#### [WRITTEN TASK]
Output the lines below as a JSON list of strings, one string per line, with blank lines left out.

#### [ENTRIES]
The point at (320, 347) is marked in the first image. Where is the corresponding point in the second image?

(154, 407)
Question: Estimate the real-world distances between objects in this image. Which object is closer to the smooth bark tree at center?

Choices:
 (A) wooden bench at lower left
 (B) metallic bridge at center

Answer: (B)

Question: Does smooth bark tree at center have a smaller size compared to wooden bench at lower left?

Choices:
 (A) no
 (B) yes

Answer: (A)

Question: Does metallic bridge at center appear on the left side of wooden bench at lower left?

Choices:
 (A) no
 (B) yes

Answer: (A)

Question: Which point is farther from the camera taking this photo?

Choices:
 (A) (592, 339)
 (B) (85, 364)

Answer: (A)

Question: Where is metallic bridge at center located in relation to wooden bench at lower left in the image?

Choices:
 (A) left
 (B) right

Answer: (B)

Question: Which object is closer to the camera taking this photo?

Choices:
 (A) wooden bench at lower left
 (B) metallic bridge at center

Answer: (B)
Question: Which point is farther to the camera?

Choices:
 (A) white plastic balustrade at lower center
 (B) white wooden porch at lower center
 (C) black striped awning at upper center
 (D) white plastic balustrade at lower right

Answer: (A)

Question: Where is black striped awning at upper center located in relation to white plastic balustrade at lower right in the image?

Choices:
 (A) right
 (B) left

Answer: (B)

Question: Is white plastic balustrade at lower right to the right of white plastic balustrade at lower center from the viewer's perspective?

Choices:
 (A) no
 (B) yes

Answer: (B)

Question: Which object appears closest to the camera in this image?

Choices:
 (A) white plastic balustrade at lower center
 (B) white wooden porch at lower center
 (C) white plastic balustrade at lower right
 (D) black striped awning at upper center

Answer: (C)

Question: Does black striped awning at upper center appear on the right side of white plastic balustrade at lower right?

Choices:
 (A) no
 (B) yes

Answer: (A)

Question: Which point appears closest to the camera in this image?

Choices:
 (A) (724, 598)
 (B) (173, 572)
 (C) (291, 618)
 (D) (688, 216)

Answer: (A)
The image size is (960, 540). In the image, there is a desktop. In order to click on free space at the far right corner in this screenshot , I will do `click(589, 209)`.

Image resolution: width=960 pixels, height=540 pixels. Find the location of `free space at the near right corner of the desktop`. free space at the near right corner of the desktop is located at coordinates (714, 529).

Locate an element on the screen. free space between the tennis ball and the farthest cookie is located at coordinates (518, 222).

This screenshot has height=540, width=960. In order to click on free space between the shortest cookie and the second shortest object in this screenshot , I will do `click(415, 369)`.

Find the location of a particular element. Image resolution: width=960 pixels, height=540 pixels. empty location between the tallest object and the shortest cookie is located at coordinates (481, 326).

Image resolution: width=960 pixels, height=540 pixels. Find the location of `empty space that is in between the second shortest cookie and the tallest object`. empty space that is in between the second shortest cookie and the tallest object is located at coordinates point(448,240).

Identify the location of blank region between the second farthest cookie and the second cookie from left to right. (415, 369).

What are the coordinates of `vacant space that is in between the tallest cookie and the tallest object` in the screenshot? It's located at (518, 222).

#### [SOLUTION TO THIS TASK]
[
  "The point at (320, 347) is marked in the first image. Where is the corresponding point in the second image?",
  "(154, 407)",
  "Question: Estimate the real-world distances between objects in this image. Which object is closer to the smooth bark tree at center?",
  "Choices:",
  " (A) wooden bench at lower left",
  " (B) metallic bridge at center",
  "Answer: (B)",
  "Question: Does smooth bark tree at center have a smaller size compared to wooden bench at lower left?",
  "Choices:",
  " (A) no",
  " (B) yes",
  "Answer: (A)",
  "Question: Does metallic bridge at center appear on the left side of wooden bench at lower left?",
  "Choices:",
  " (A) no",
  " (B) yes",
  "Answer: (A)",
  "Question: Which point is farther from the camera taking this photo?",
  "Choices:",
  " (A) (592, 339)",
  " (B) (85, 364)",
  "Answer: (A)",
  "Question: Where is metallic bridge at center located in relation to wooden bench at lower left in the image?",
  "Choices:",
  " (A) left",
  " (B) right",
  "Answer: (B)",
  "Question: Which object is closer to the camera taking this photo?",
  "Choices:",
  " (A) wooden bench at lower left",
  " (B) metallic bridge at center",
  "Answer: (B)",
  "Question: Which point is farther to the camera?",
  "Choices:",
  " (A) white plastic balustrade at lower center",
  " (B) white wooden porch at lower center",
  " (C) black striped awning at upper center",
  " (D) white plastic balustrade at lower right",
  "Answer: (A)",
  "Question: Where is black striped awning at upper center located in relation to white plastic balustrade at lower right in the image?",
  "Choices:",
  " (A) right",
  " (B) left",
  "Answer: (B)",
  "Question: Is white plastic balustrade at lower right to the right of white plastic balustrade at lower center from the viewer's perspective?",
  "Choices:",
  " (A) no",
  " (B) yes",
  "Answer: (B)",
  "Question: Which object appears closest to the camera in this image?",
  "Choices:",
  " (A) white plastic balustrade at lower center",
  " (B) white wooden porch at lower center",
  " (C) white plastic balustrade at lower right",
  " (D) black striped awning at upper center",
  "Answer: (C)",
  "Question: Does black striped awning at upper center appear on the right side of white plastic balustrade at lower right?",
  "Choices:",
  " (A) no",
  " (B) yes",
  "Answer: (A)",
  "Question: Which point appears closest to the camera in this image?",
  "Choices:",
  " (A) (724, 598)",
  " (B) (173, 572)",
  " (C) (291, 618)",
  " (D) (688, 216)",
  "Answer: (A)",
  "The image size is (960, 540). In the image, there is a desktop. In order to click on free space at the far right corner in this screenshot , I will do `click(589, 209)`.",
  "Image resolution: width=960 pixels, height=540 pixels. Find the location of `free space at the near right corner of the desktop`. free space at the near right corner of the desktop is located at coordinates (714, 529).",
  "Locate an element on the screen. free space between the tennis ball and the farthest cookie is located at coordinates (518, 222).",
  "This screenshot has height=540, width=960. In order to click on free space between the shortest cookie and the second shortest object in this screenshot , I will do `click(415, 369)`.",
  "Find the location of a particular element. Image resolution: width=960 pixels, height=540 pixels. empty location between the tallest object and the shortest cookie is located at coordinates (481, 326).",
  "Image resolution: width=960 pixels, height=540 pixels. Find the location of `empty space that is in between the second shortest cookie and the tallest object`. empty space that is in between the second shortest cookie and the tallest object is located at coordinates point(448,240).",
  "Identify the location of blank region between the second farthest cookie and the second cookie from left to right. (415, 369).",
  "What are the coordinates of `vacant space that is in between the tallest cookie and the tallest object` in the screenshot? It's located at (518, 222)."
]